- [TASK STATEMENT] Once you have found the line with "R3: none -> 82k (0V, n2)" in the records below, retype it and every line after it to the end exactly, with no pictures and nothing more.

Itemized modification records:
§ §

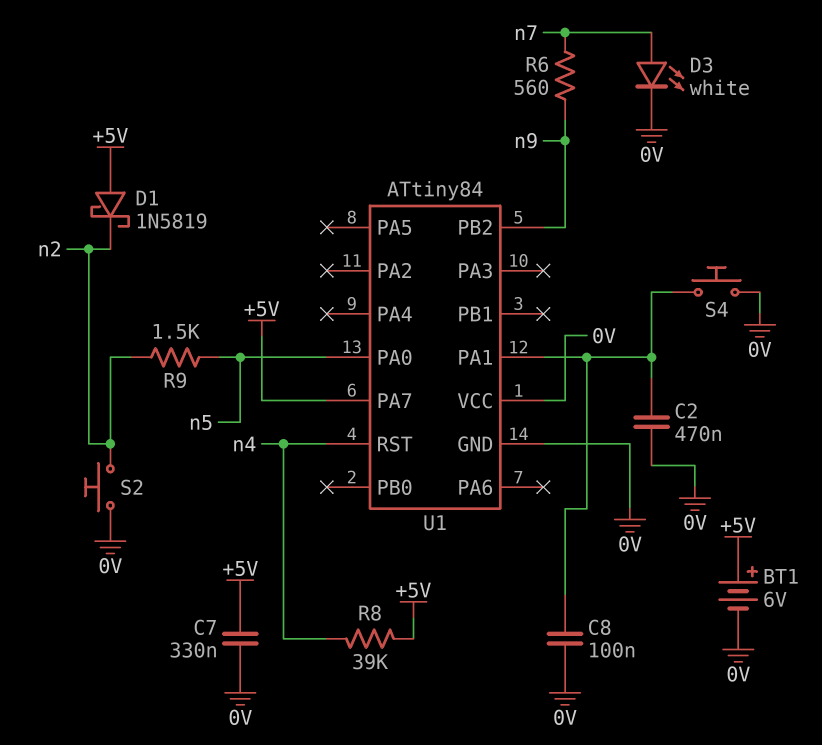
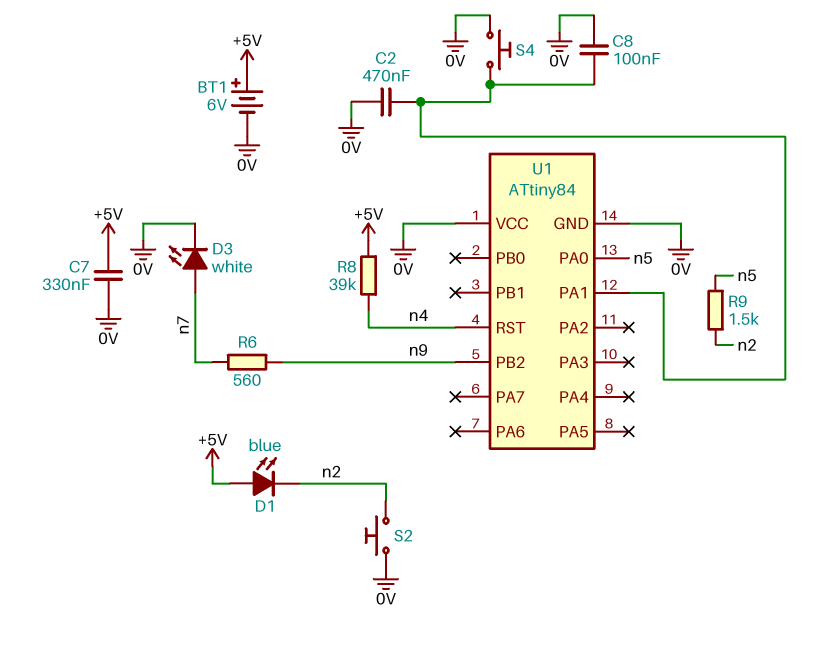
D1: schottky 1N5819 (A +5V, K n2) -> LED blue (A +5V, K n2)
U1 pin PA7: +5V -> none

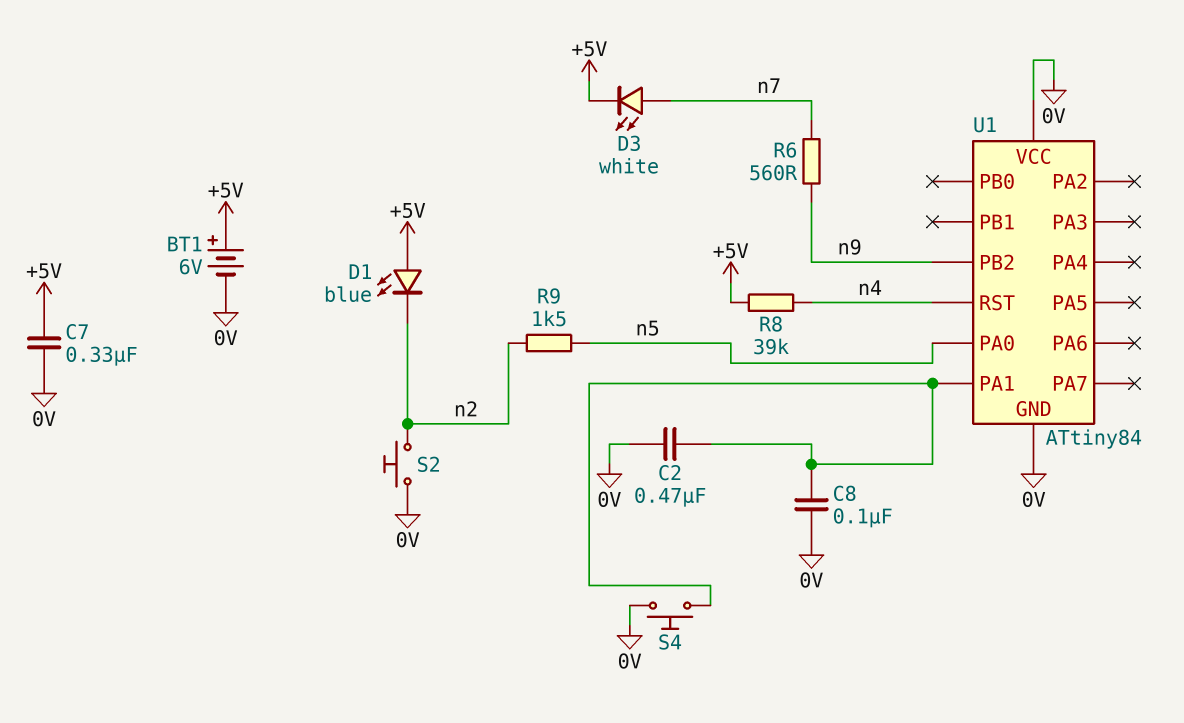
D3: LED white (A n7, K 0V) -> LED white (A n7, K +5V)

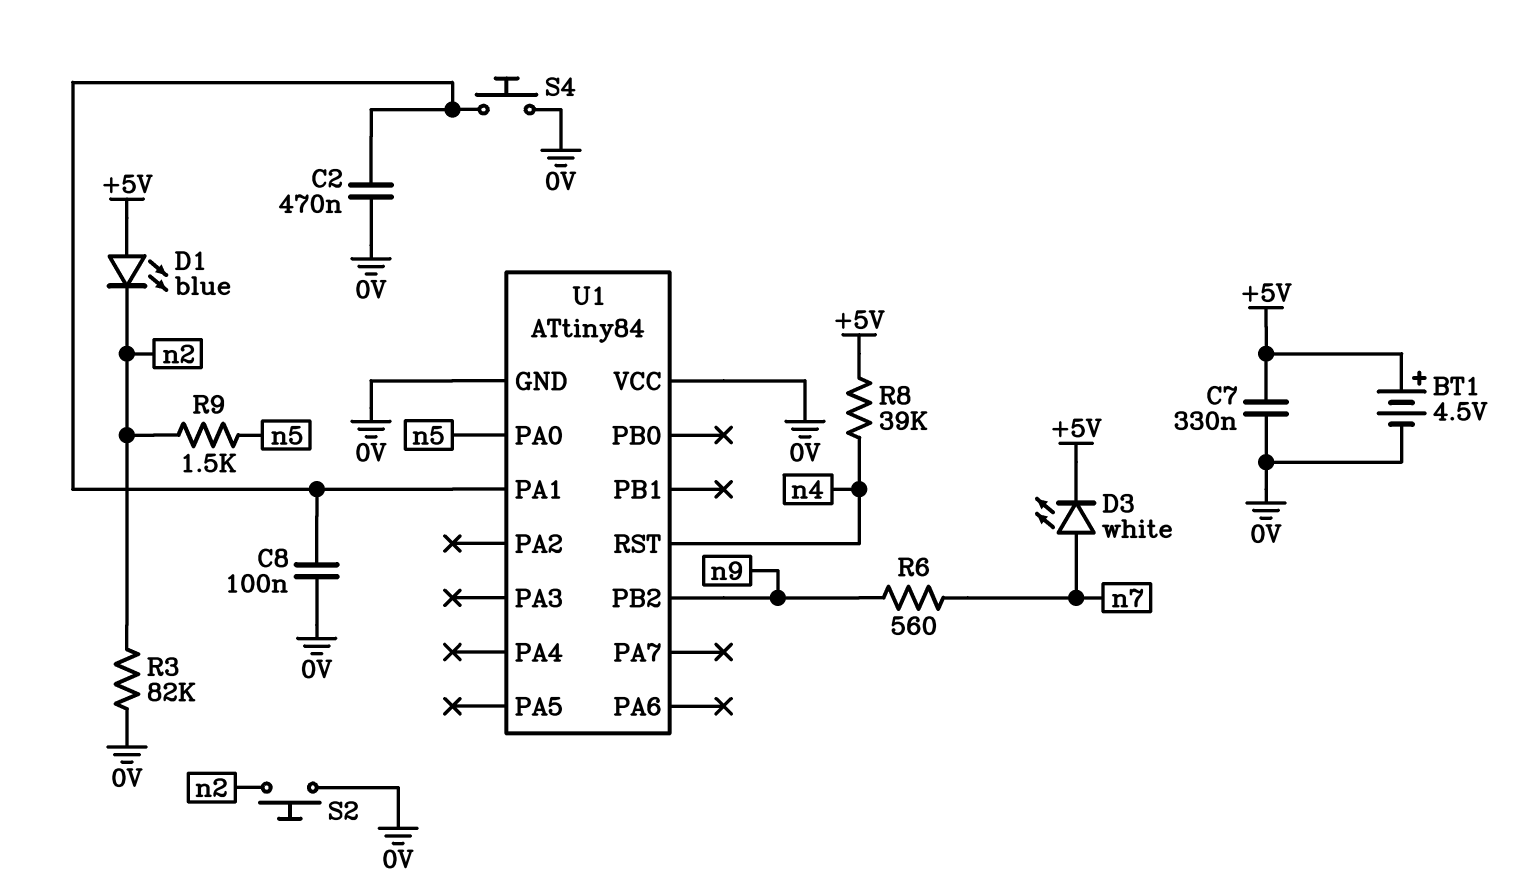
BT1: 6V (plus +5V, minus 0V) -> 4.5V (plus +5V, minus 0V)
R3: none -> 82k (0V, n2)

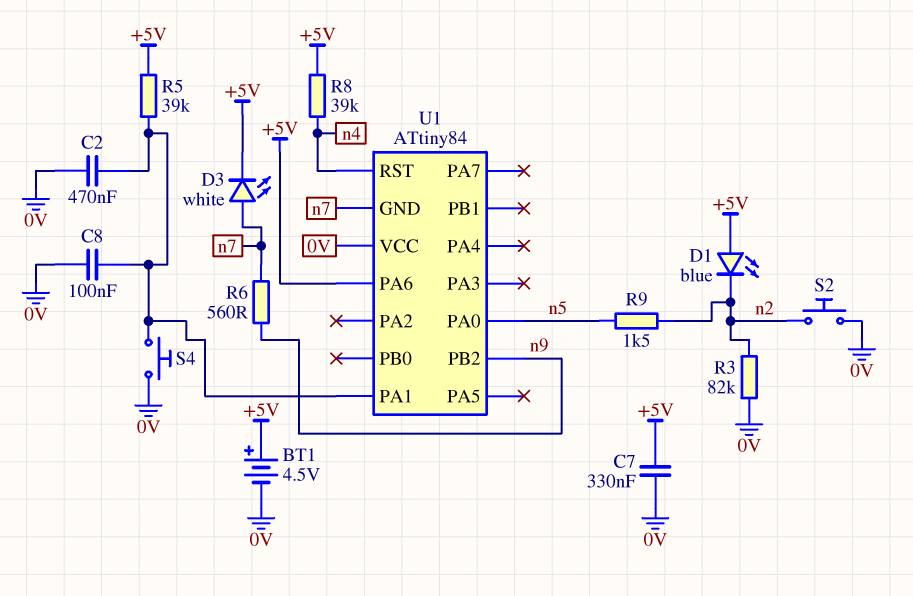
R5: none -> 39k (+5V, U1/PA1)
U1 pin GND: 0V -> n7
U1 pin PA6: none -> +5V

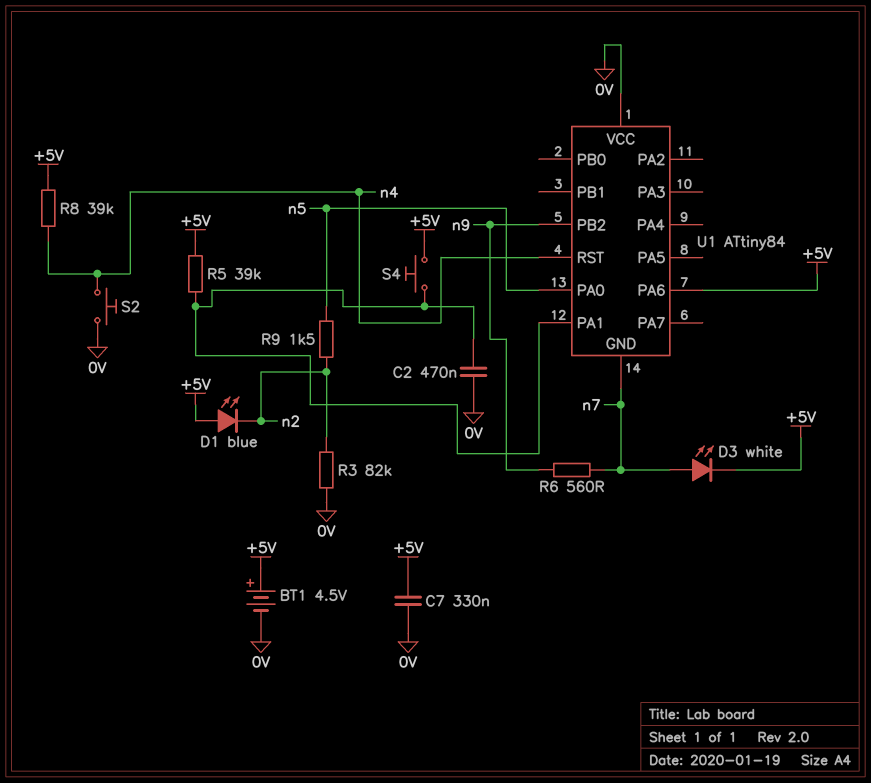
C8: 100nF (0V, U1/PA1) -> none
S2: button (0V, n2) -> button (0V, n4)
S4: button (0V, U1/PA1) -> button (+5V, U1/PA1)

§ §

- [OUTPUT OF THE EXERCISE]
R3: none -> 82k (0V, n2)

R5: none -> 39k (+5V, U1/PA1)
U1 pin GND: 0V -> n7
U1 pin PA6: none -> +5V

C8: 100nF (0V, U1/PA1) -> none
S2: button (0V, n2) -> button (0V, n4)
S4: button (0V, U1/PA1) -> button (+5V, U1/PA1)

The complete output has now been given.